* **ACTIVITY**:
The data that follows is to be copied exactly, with each image removed.

* **Itemized modification records**:
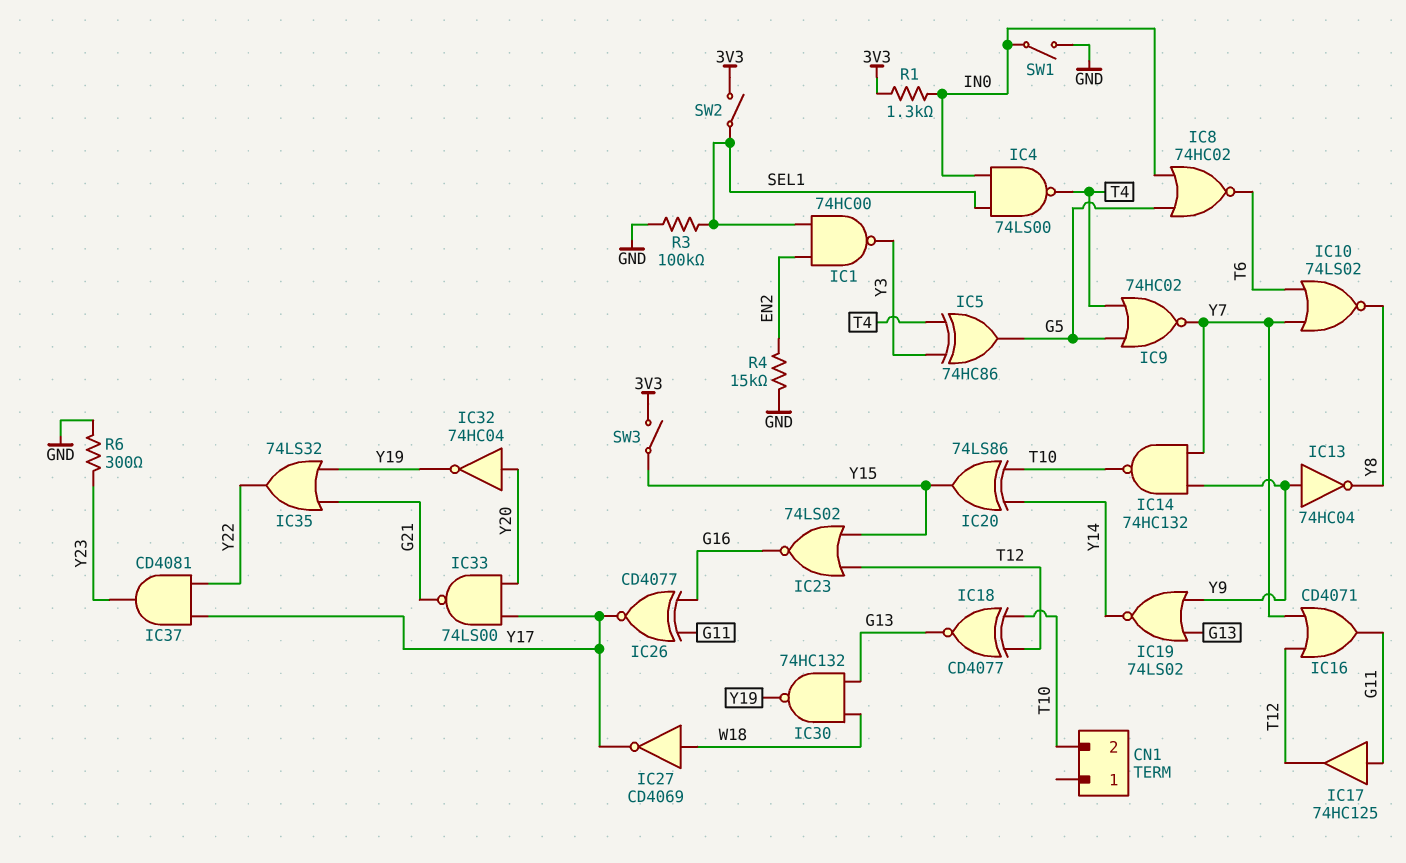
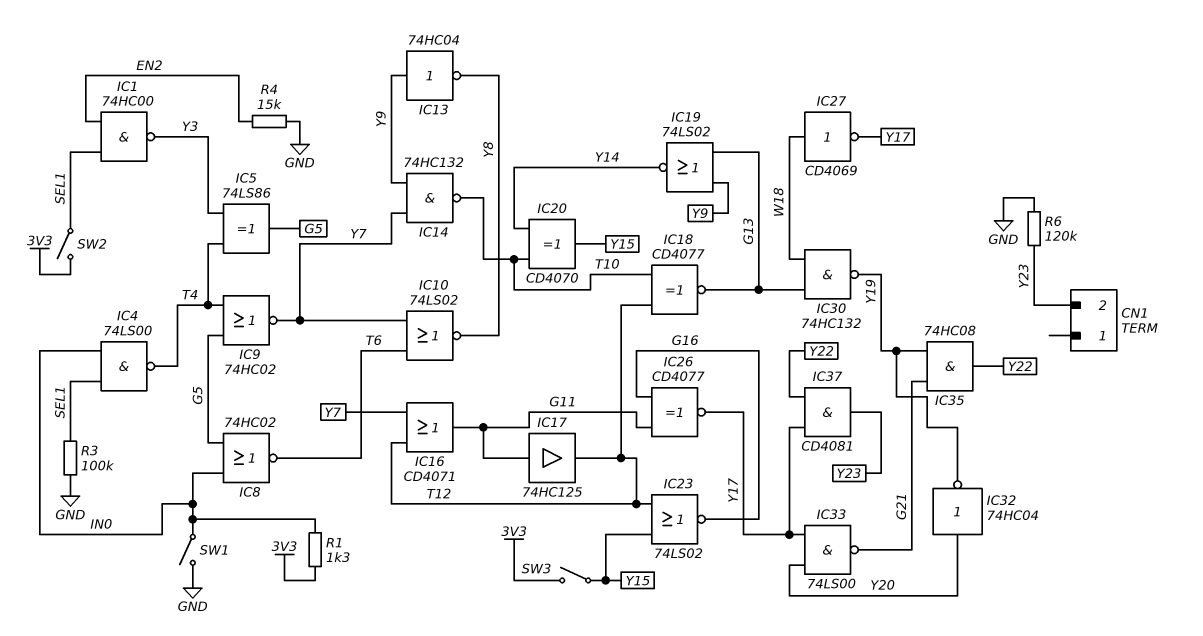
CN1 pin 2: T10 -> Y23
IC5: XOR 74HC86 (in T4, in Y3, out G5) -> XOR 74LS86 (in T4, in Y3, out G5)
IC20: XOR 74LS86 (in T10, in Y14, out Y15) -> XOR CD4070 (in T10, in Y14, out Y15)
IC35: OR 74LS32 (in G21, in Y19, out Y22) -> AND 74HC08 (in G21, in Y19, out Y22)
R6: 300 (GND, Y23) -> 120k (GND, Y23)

* **TASK RESULT**:
CN1 pin 2: T10 -> Y23
IC5: XOR 74HC86 (in T4, in Y3, out G5) -> XOR 74LS86 (in T4, in Y3, out G5)
IC20: XOR 74LS86 (in T10, in Y14, out Y15) -> XOR CD4070 (in T10, in Y14, out Y15)
IC35: OR 74LS32 (in G21, in Y19, out Y22) -> AND 74HC08 (in G21, in Y19, out Y22)
R6: 300 (GND, Y23) -> 120k (GND, Y23)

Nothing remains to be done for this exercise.